*** Opening of DATA FOR THE TASK ***
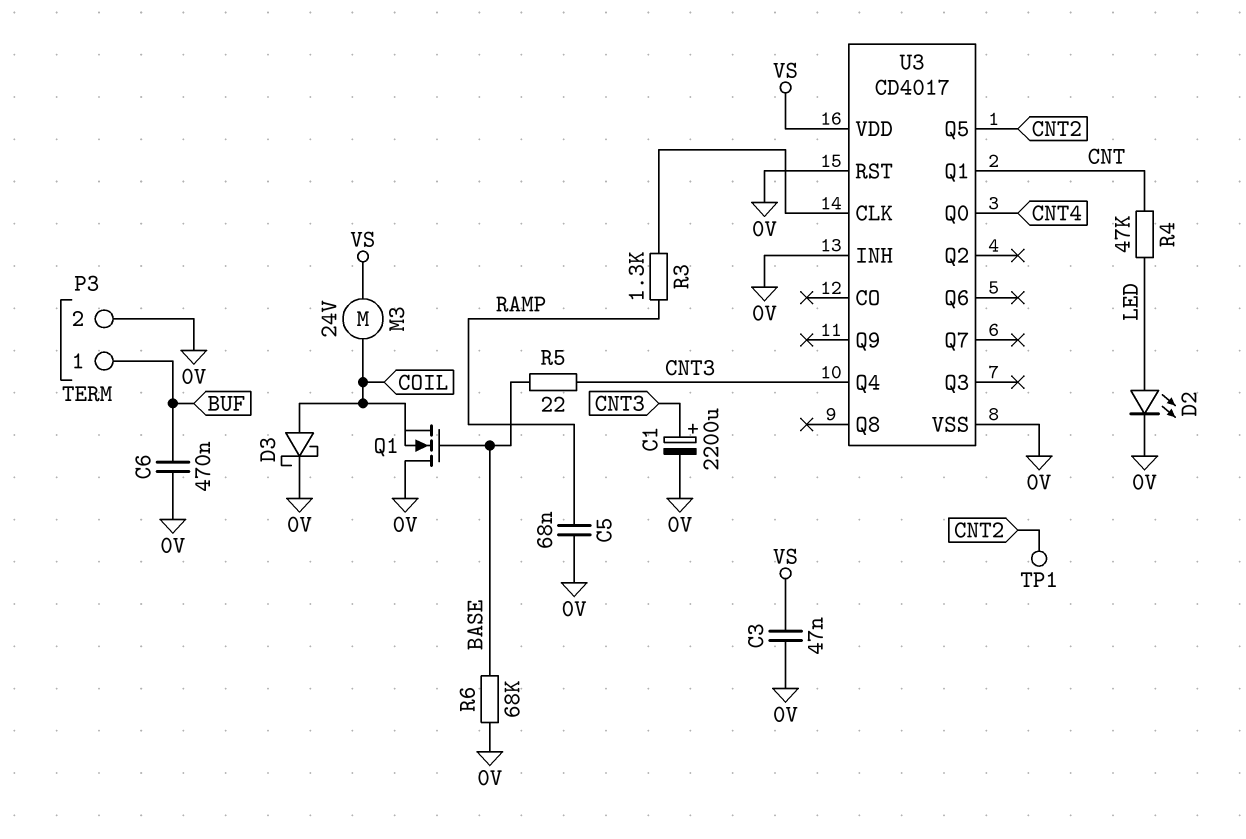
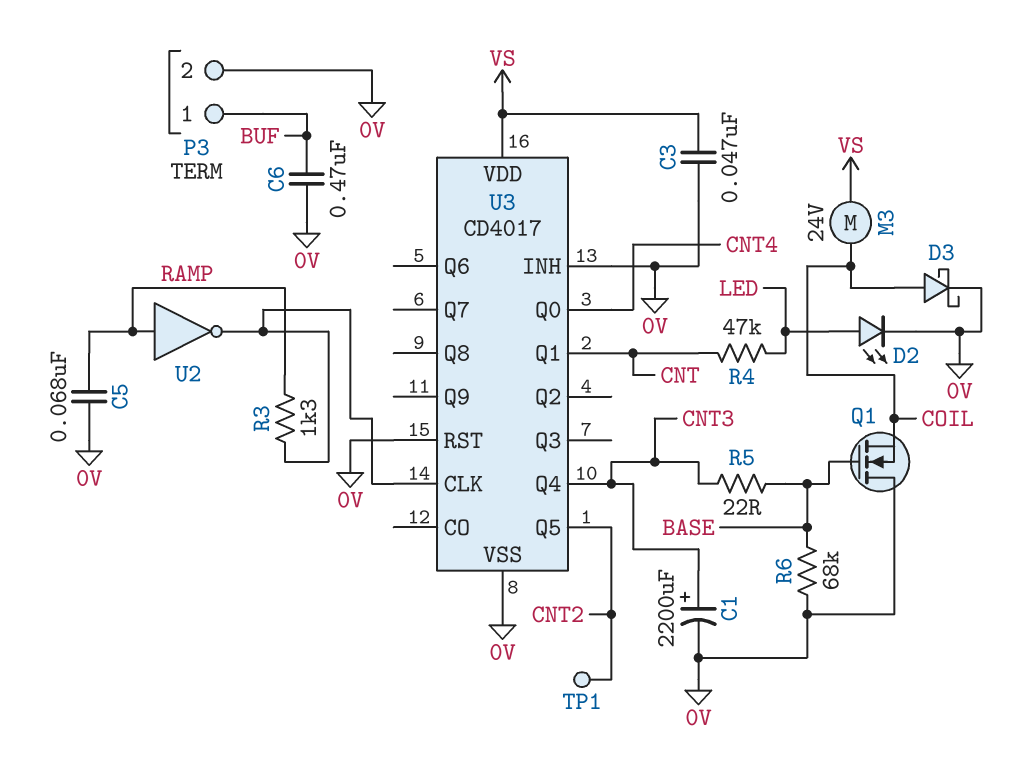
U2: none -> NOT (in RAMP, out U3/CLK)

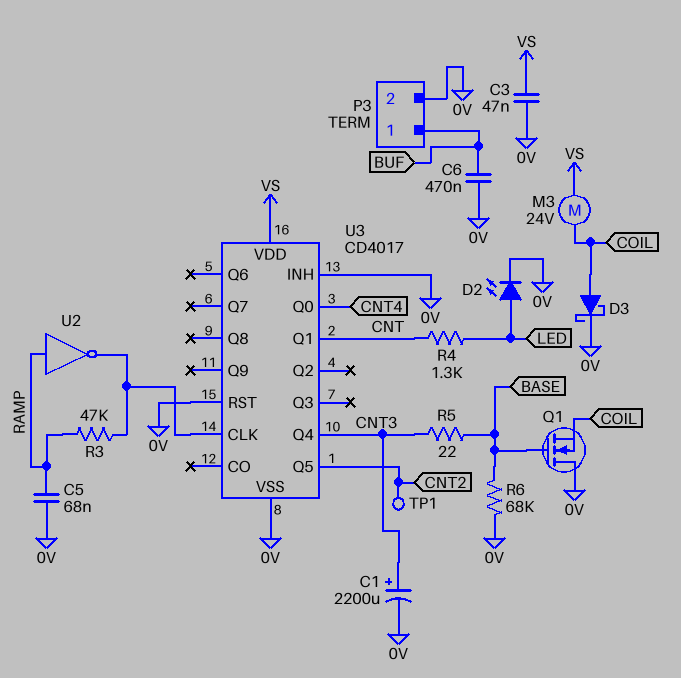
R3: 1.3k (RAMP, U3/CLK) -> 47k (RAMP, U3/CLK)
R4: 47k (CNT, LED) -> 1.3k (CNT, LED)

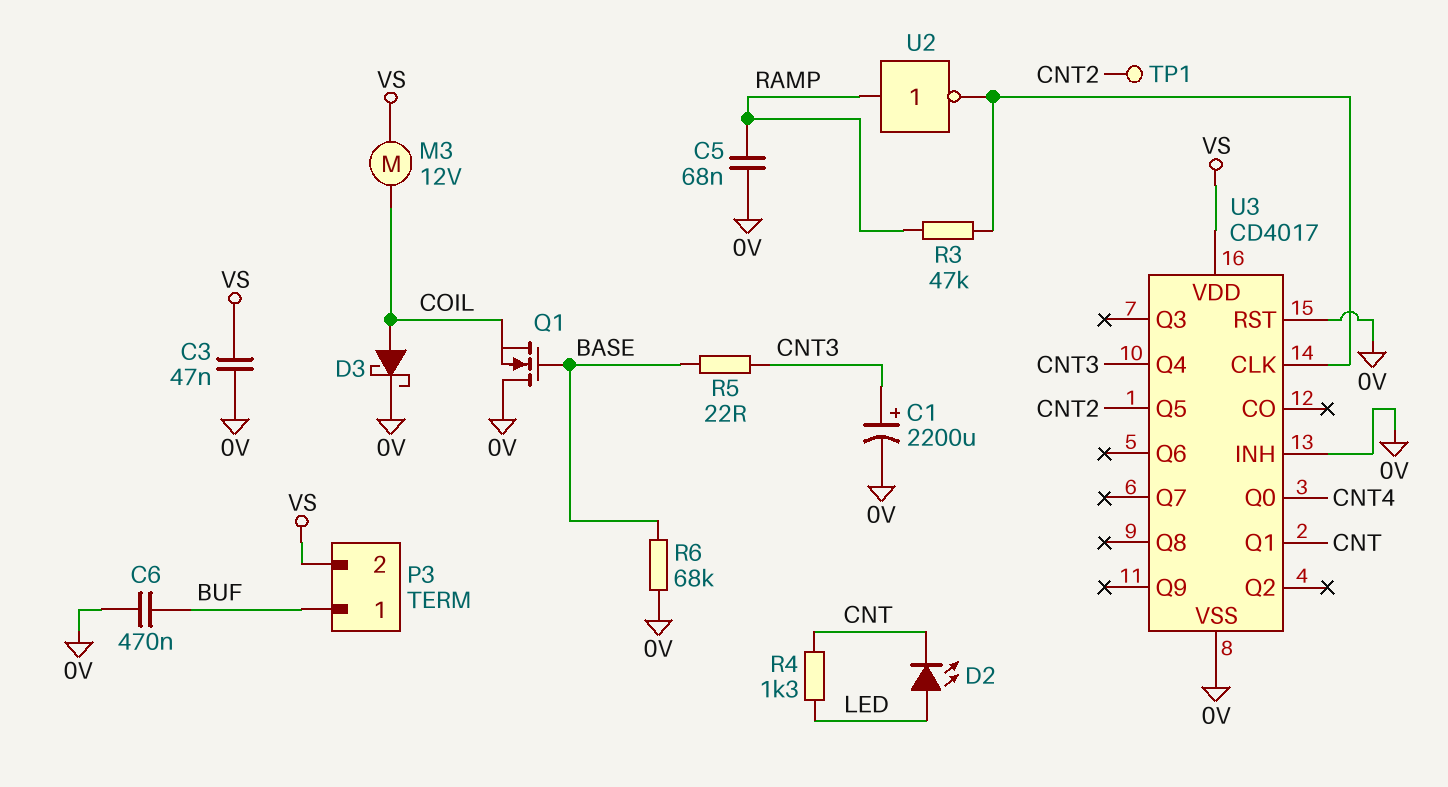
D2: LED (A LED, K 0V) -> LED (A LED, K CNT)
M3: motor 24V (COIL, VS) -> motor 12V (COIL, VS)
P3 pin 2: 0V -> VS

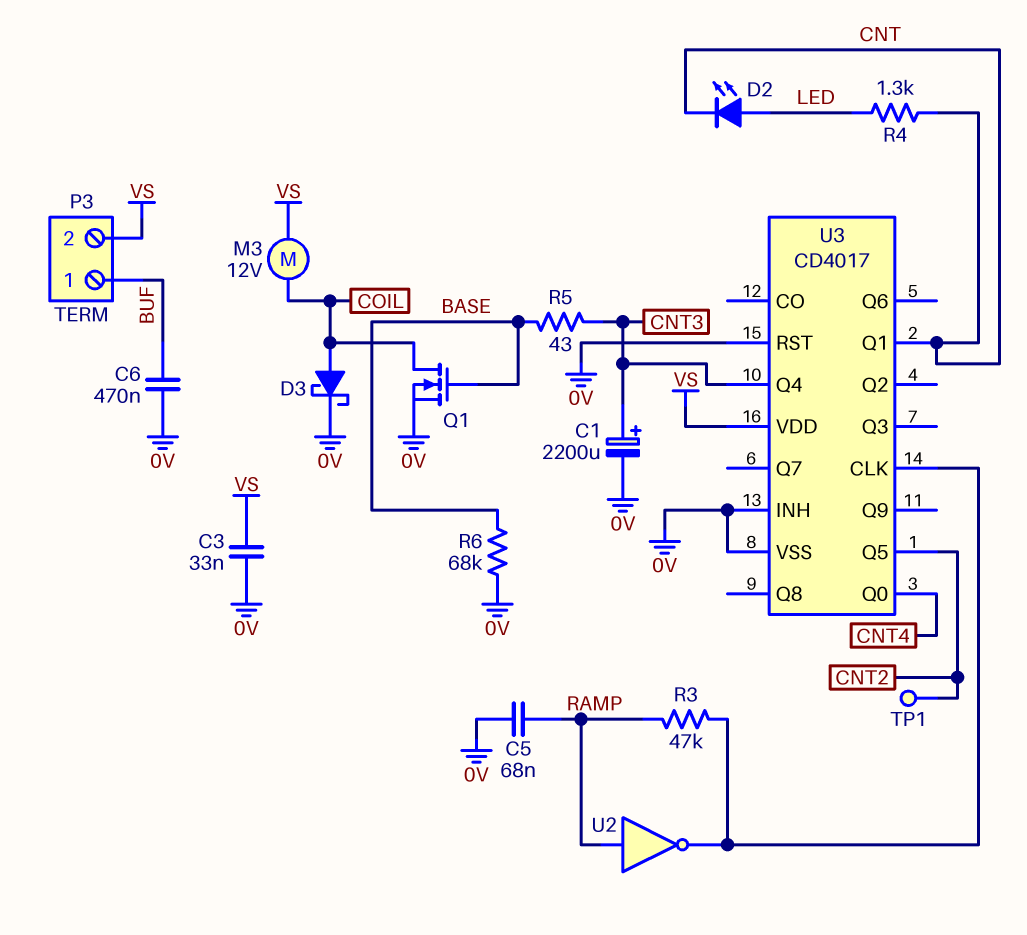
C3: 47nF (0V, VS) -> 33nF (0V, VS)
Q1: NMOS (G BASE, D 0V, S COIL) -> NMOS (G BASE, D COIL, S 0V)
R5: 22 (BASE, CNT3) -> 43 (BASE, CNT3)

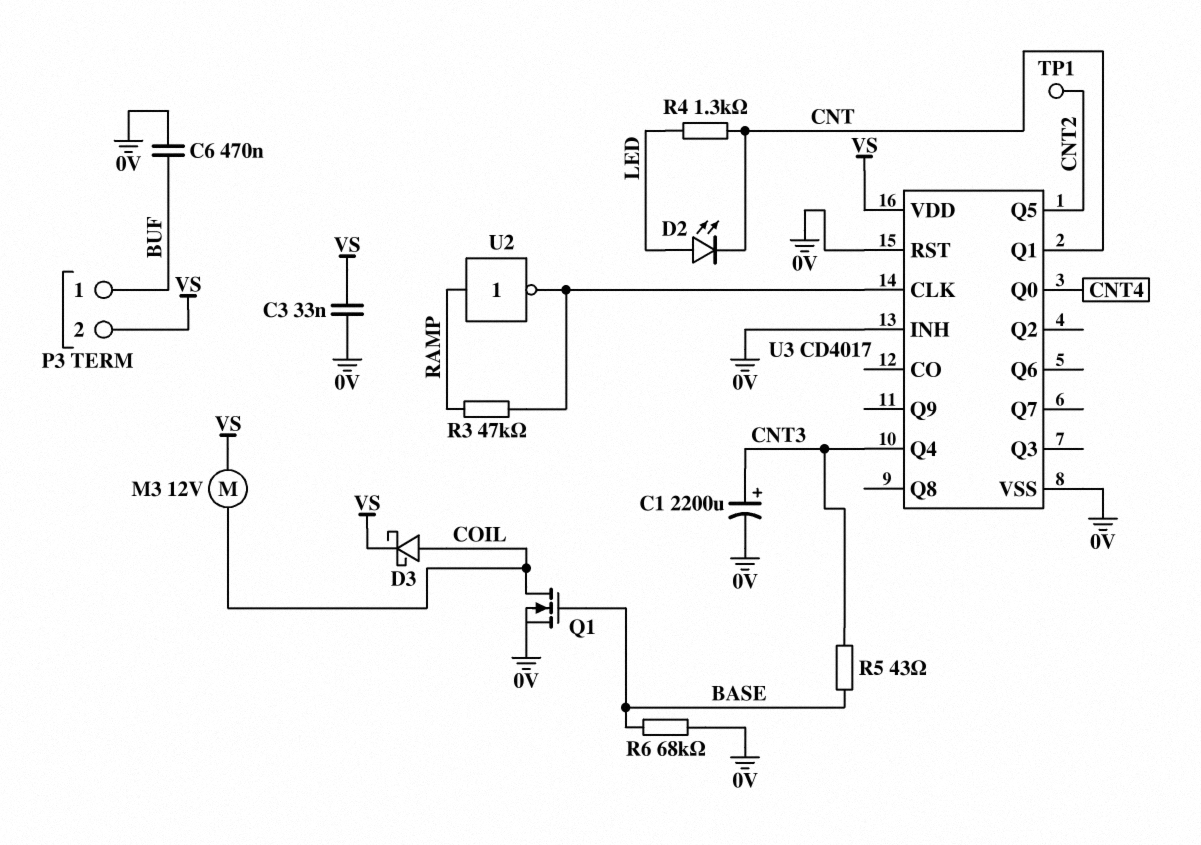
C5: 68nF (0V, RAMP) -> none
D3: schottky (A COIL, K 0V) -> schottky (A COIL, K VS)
*** Close of DATA FOR THE TASK ***
__EXERCISE DETAILS__. Starting at the line with "R5: 22 (BASE, CNT3) -> 43 (BASE, CNT3)", reproduce exactly each line through the end of the entries, including the first and the last, and skip the pictures.

__RESULT OF THIS EXERCISE__.
R5: 22 (BASE, CNT3) -> 43 (BASE, CNT3)

C5: 68nF (0V, RAMP) -> none
D3: schottky (A COIL, K 0V) -> schottky (A COIL, K VS)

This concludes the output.